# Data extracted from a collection

━━━━━━━━

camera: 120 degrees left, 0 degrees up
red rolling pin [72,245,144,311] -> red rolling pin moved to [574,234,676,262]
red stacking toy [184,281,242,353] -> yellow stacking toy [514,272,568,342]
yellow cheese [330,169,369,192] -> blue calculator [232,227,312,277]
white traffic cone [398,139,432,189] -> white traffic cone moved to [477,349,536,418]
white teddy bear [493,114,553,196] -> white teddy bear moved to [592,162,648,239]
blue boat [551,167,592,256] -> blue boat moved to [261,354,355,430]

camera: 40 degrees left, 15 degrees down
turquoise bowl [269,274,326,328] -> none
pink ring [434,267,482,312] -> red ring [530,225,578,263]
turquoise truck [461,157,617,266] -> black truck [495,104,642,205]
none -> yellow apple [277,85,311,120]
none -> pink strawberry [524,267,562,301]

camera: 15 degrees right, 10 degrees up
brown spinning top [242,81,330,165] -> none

━━━━━━━━

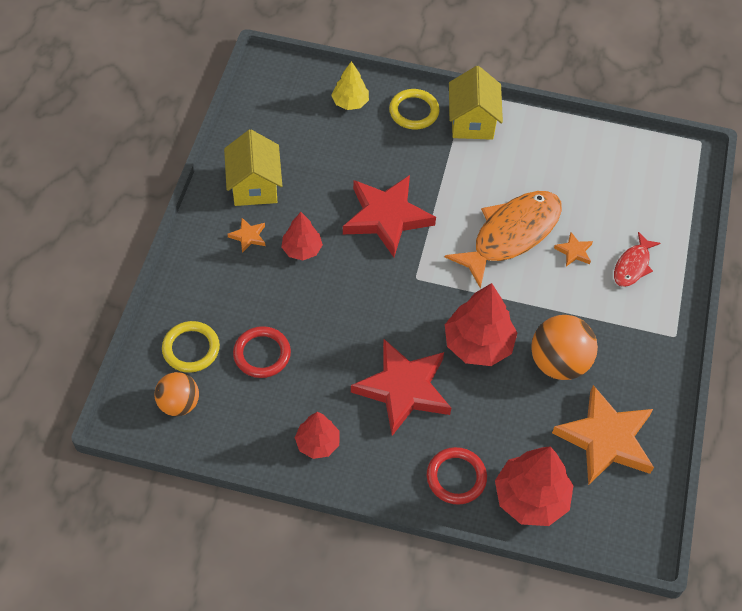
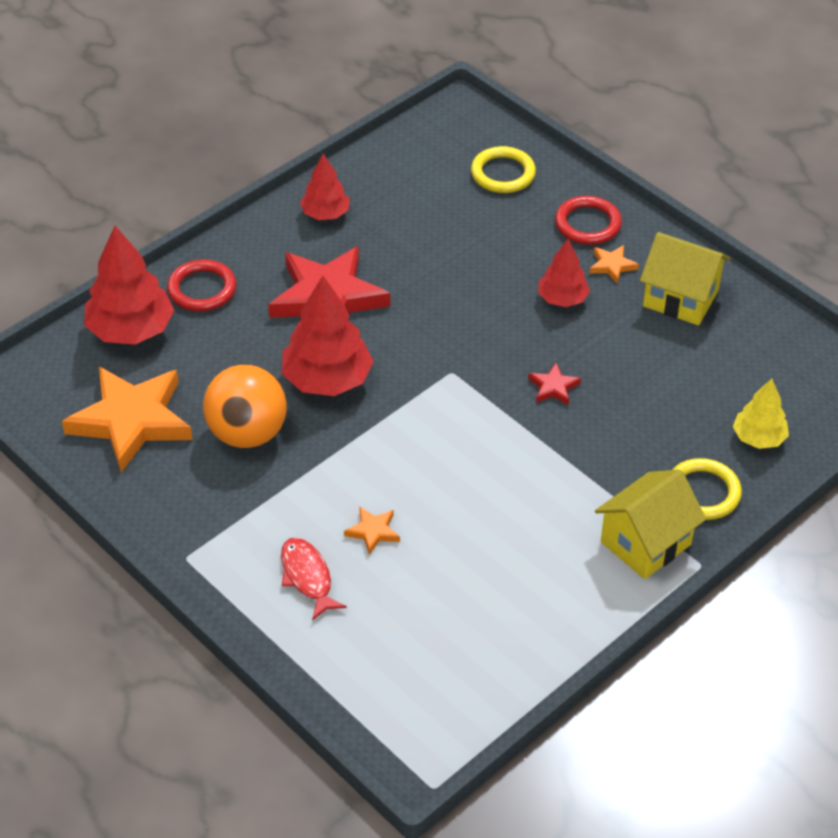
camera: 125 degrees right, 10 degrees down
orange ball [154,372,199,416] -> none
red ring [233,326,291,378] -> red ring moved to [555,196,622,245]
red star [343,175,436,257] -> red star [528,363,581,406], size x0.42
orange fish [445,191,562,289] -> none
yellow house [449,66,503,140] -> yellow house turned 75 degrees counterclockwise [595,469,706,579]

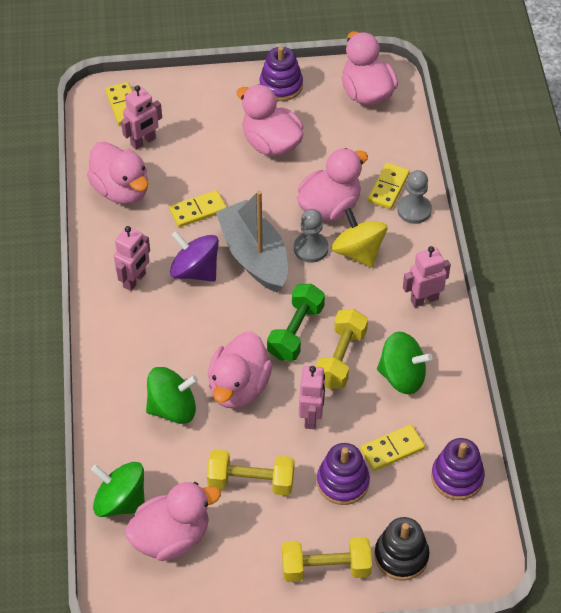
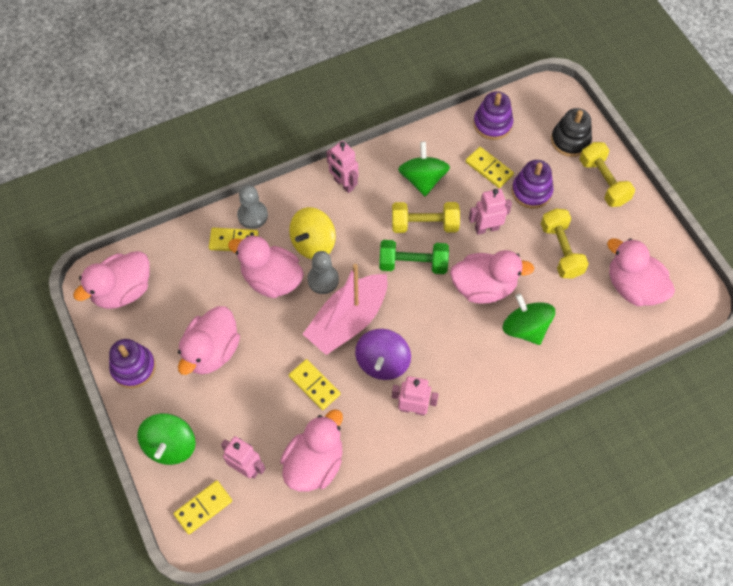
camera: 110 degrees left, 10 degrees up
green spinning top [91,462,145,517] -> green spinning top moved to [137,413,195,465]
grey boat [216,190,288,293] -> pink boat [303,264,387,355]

━━━━━━━━

Look through the data above and return exactly the lines from the one that contains "camera: 120 degrees left, 0 degrees up" to the one that contains "brown spinning top [242,81,330,165] -> none", inclusive, with nothing else.

# TASK OUTPUT
camera: 120 degrees left, 0 degrees up
red rolling pin [72,245,144,311] -> red rolling pin moved to [574,234,676,262]
red stacking toy [184,281,242,353] -> yellow stacking toy [514,272,568,342]
yellow cheese [330,169,369,192] -> blue calculator [232,227,312,277]
white traffic cone [398,139,432,189] -> white traffic cone moved to [477,349,536,418]
white teddy bear [493,114,553,196] -> white teddy bear moved to [592,162,648,239]
blue boat [551,167,592,256] -> blue boat moved to [261,354,355,430]

camera: 40 degrees left, 15 degrees down
turquoise bowl [269,274,326,328] -> none
pink ring [434,267,482,312] -> red ring [530,225,578,263]
turquoise truck [461,157,617,266] -> black truck [495,104,642,205]
none -> yellow apple [277,85,311,120]
none -> pink strawberry [524,267,562,301]

camera: 15 degrees right, 10 degrees up
brown spinning top [242,81,330,165] -> none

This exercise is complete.